**ABOUT THIS EXERCISE:** Somewhere below is a line with "camera: 10 degrees left, 15 degrees down" and, later, a line with "black jar [248,222,299,288]"; repeat those two lines and all the lines between them, exactly as they are.

**INPUT FOR THIS TASK:**
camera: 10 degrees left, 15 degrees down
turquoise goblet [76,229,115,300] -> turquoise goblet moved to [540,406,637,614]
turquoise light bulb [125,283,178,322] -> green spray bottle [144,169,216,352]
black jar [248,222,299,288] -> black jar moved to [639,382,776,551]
--
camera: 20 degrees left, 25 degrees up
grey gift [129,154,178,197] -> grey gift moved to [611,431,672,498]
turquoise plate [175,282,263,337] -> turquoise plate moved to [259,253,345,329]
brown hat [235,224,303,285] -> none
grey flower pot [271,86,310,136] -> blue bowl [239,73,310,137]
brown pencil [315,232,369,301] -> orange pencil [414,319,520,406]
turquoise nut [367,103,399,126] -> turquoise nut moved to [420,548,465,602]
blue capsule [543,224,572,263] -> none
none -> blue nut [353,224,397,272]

**OUTPUT:**
camera: 10 degrees left, 15 degrees down
turquoise goblet [76,229,115,300] -> turquoise goblet moved to [540,406,637,614]
turquoise light bulb [125,283,178,322] -> green spray bottle [144,169,216,352]
black jar [248,222,299,288] -> black jar moved to [639,382,776,551]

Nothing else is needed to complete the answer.